• Object correspondence data
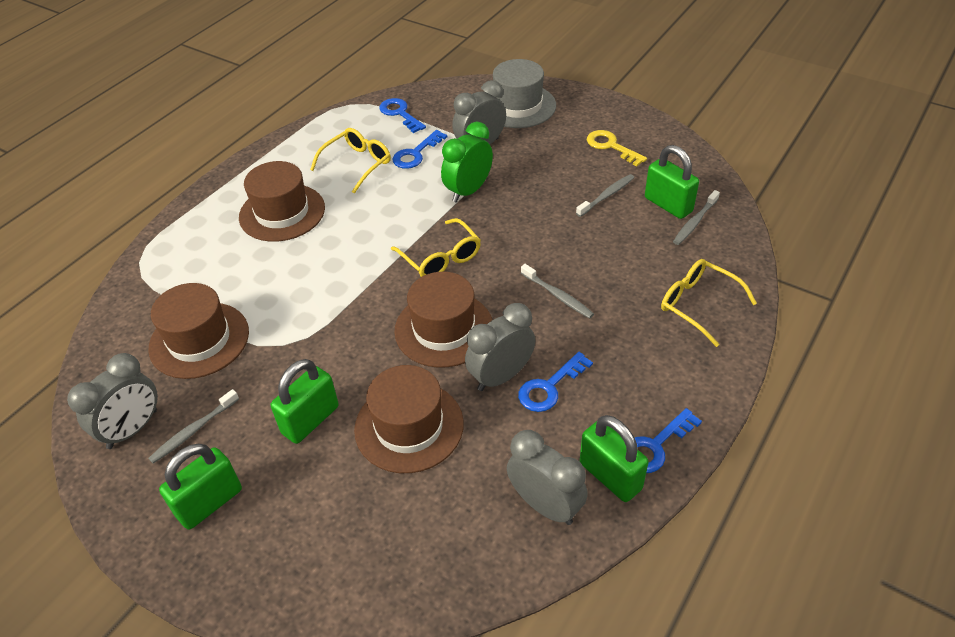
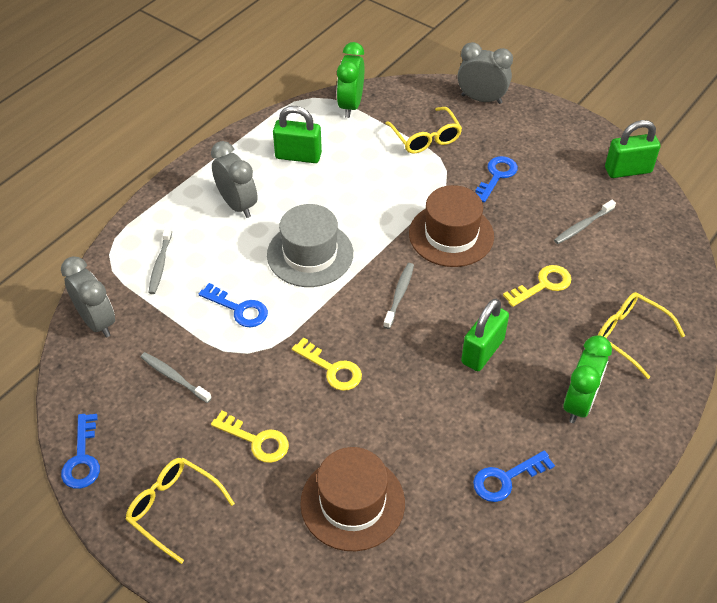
brown hat: 4 -> 2
green clock: 1 -> 2
green padlock: 4 -> 3
grey clock: 4 -> 3
yellow key: 1 -> 3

• Instructions to follow
Transcribe all entries above exactly. Drop the pictures.

• Task solution
brown hat: 4 -> 2
green clock: 1 -> 2
green padlock: 4 -> 3
grey clock: 4 -> 3
yellow key: 1 -> 3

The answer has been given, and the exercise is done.